§ RECORDS SUPPLIED:
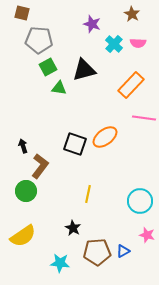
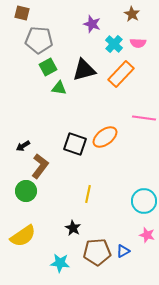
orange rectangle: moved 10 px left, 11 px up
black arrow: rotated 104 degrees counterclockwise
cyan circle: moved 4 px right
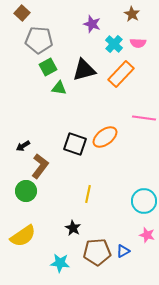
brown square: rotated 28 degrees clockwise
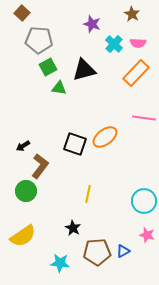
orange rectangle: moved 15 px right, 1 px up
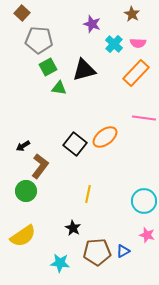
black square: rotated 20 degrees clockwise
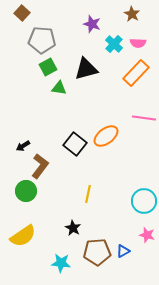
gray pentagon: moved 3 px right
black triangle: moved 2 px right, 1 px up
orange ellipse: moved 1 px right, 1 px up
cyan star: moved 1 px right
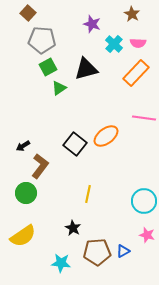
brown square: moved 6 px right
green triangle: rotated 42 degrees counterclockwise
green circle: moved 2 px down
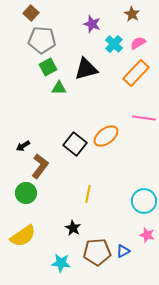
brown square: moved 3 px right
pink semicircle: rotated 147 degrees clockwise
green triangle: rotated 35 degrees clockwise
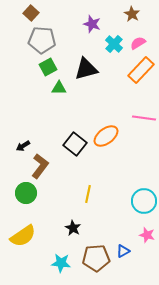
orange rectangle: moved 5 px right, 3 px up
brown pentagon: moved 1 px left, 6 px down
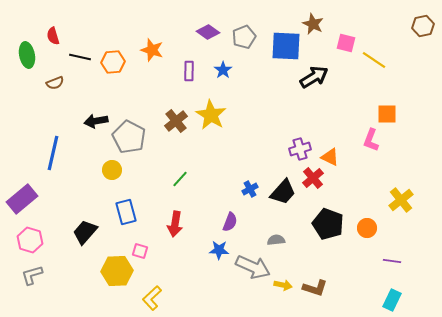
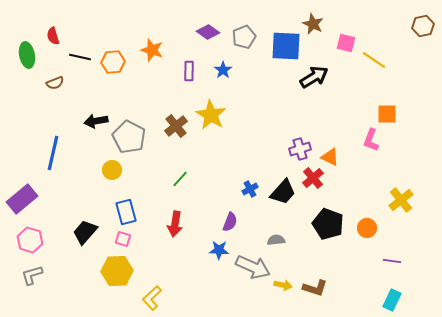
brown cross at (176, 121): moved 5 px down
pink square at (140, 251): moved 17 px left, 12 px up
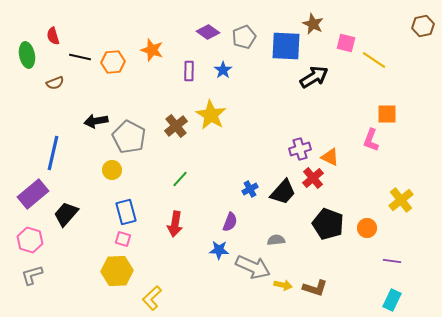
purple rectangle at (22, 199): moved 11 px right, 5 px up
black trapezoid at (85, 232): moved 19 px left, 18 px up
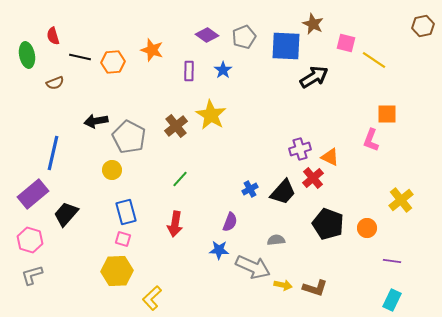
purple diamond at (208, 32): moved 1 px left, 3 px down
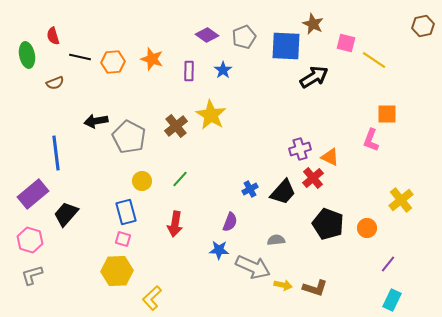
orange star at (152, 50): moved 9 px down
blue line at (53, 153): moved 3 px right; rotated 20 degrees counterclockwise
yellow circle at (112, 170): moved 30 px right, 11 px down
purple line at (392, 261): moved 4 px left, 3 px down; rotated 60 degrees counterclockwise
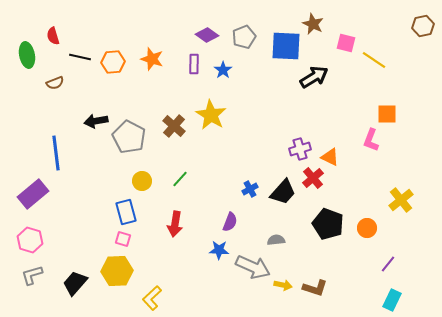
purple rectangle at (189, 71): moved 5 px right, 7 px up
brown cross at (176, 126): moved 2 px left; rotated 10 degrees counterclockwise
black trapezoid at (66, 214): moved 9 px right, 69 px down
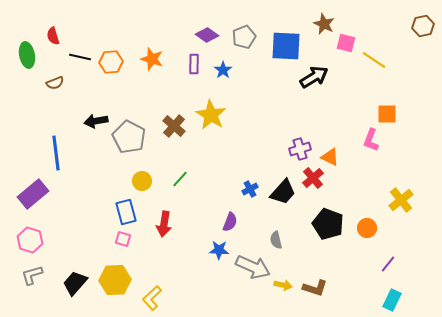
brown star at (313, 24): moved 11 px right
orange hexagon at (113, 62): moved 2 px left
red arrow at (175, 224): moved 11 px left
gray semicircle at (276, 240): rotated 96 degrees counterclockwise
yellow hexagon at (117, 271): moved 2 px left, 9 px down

§ WRITTEN EXERCISE: Copy out the records, everything from the line containing "orange rectangle: moved 5 px right, 3 px up" down to the line containing "purple line at", both of those lines included, leaving out the pictures.

§ RESPONSE TO THIS EXERCISE:
orange rectangle: moved 5 px right, 3 px up
brown pentagon: moved 1 px left, 6 px down
brown cross at (176, 121): moved 5 px down
pink square at (140, 251): moved 17 px left, 12 px up
purple rectangle at (22, 199): moved 11 px right, 5 px up
black trapezoid at (85, 232): moved 19 px left, 18 px up
purple diamond at (208, 32): moved 1 px left, 3 px down
orange star at (152, 50): moved 9 px down
blue line at (53, 153): moved 3 px right; rotated 20 degrees counterclockwise
yellow circle at (112, 170): moved 30 px right, 11 px down
purple line at (392, 261): moved 4 px left, 3 px down; rotated 60 degrees counterclockwise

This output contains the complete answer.